__Task requirements__
Needed from the data below: all lines that contain the word "rouge".

(Beginning of Information given)

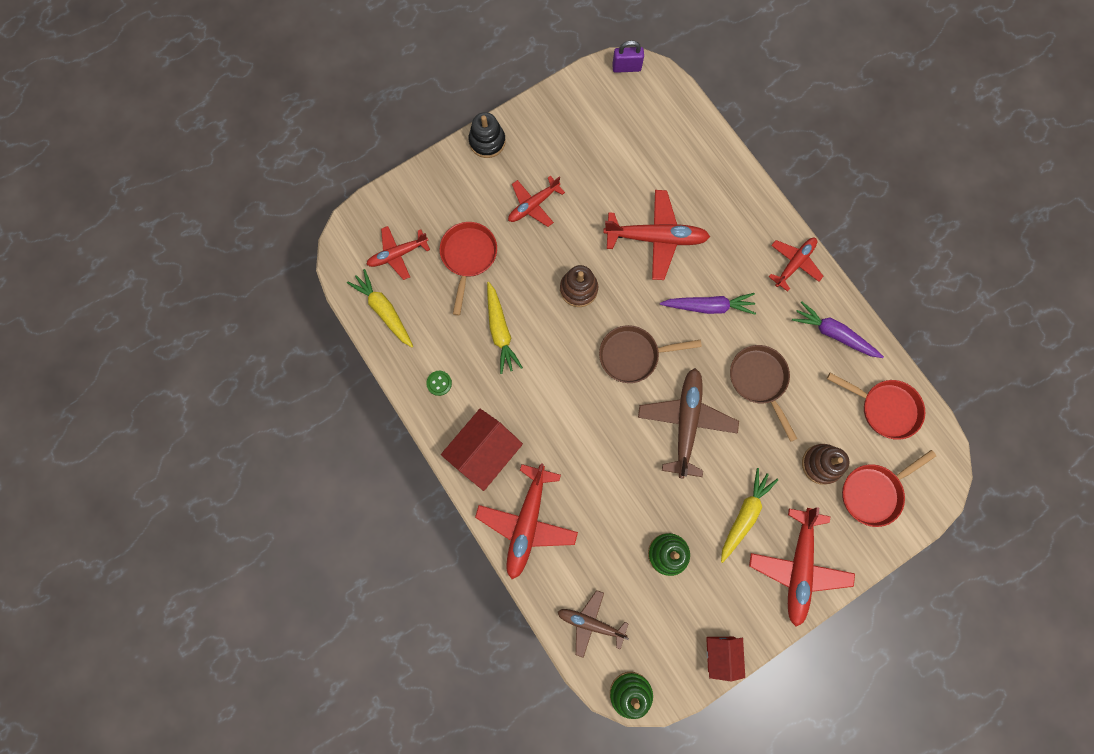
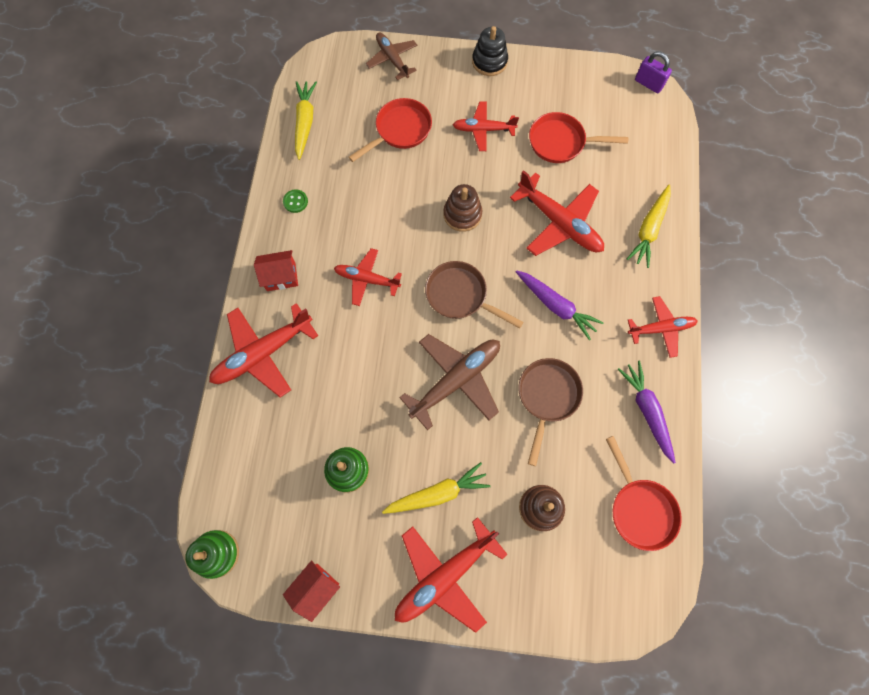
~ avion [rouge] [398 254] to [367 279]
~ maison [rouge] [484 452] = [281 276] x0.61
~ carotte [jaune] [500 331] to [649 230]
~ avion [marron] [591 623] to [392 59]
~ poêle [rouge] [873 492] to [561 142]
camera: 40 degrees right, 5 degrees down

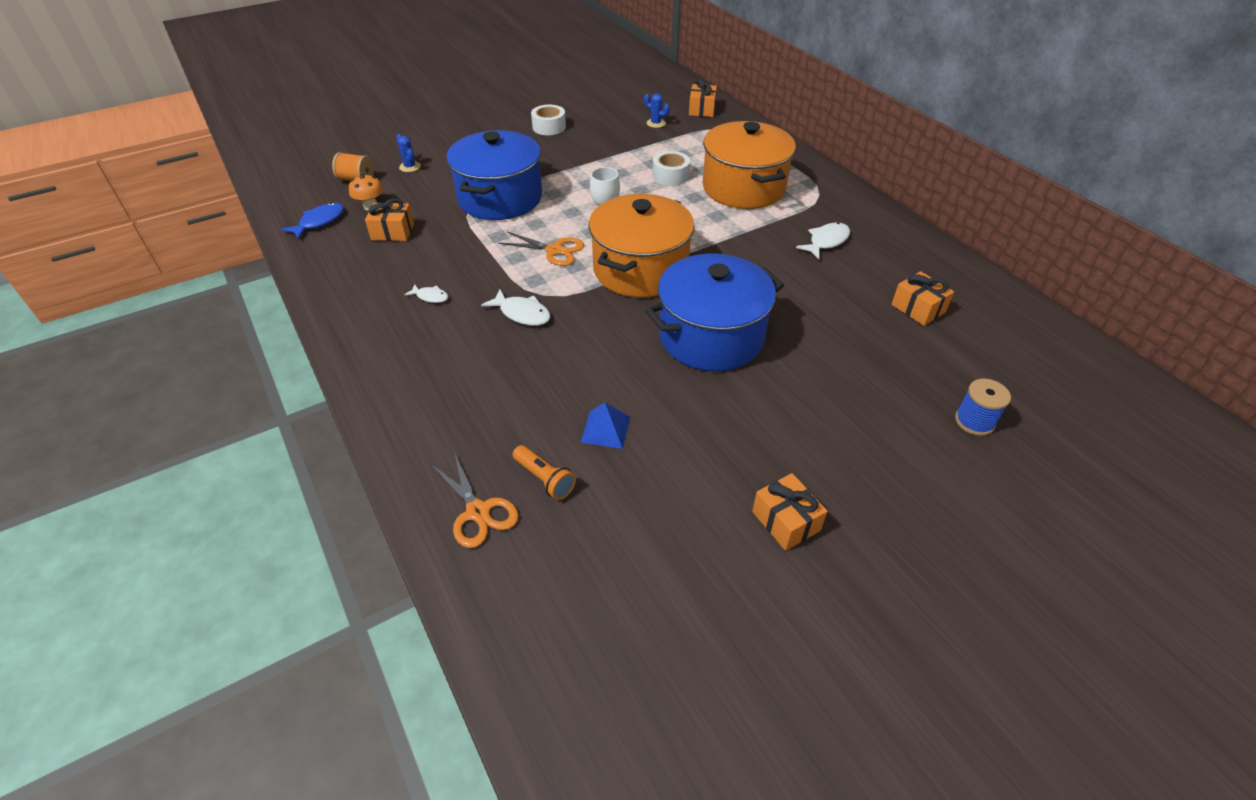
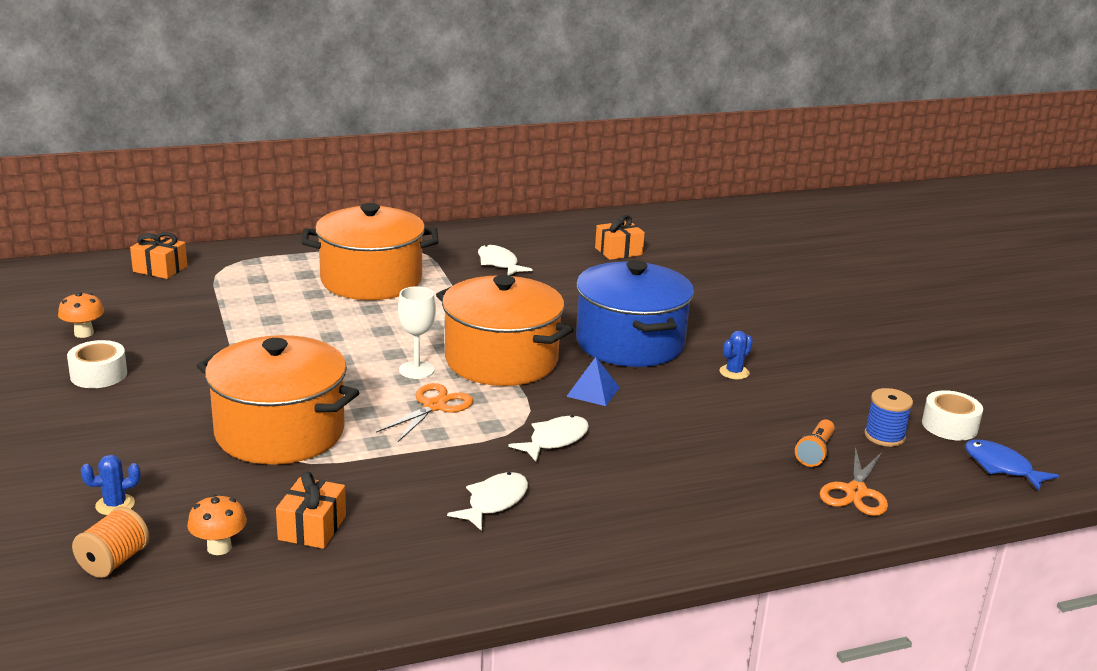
~ poisson [bleu] [319 222] to [1001 467]
~ poisson [blanc] [430 297] = [494 502] x1.61
~ ciseaux [orange] [478 512] = [856 492] 135 degrees clockwise
~ marmite [bleu] [500 198] to marmite [orange] [280 432]
~ lampe de poche [orange] [545 479] = [815 452] 150 degrees clockwise
~ pyramide [bleu] [605 429] to [593 391]
~ cactus [bleu] [656 123] to [734 372]
~ ruban adhésif [blanc] [670 176] to [949 426]
- cadeau [orange] [786 521]
~ bobine [bleu] [974 421] to [884 436]
+ champignon [orange] [84 333]
camera: 80 degrees left, 20 degrees down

(End of Information given)

__Your solution__
~ avion [rouge] [398 254] to [367 279]
~ maison [rouge] [484 452] = [281 276] x0.61
~ poêle [rouge] [873 492] to [561 142]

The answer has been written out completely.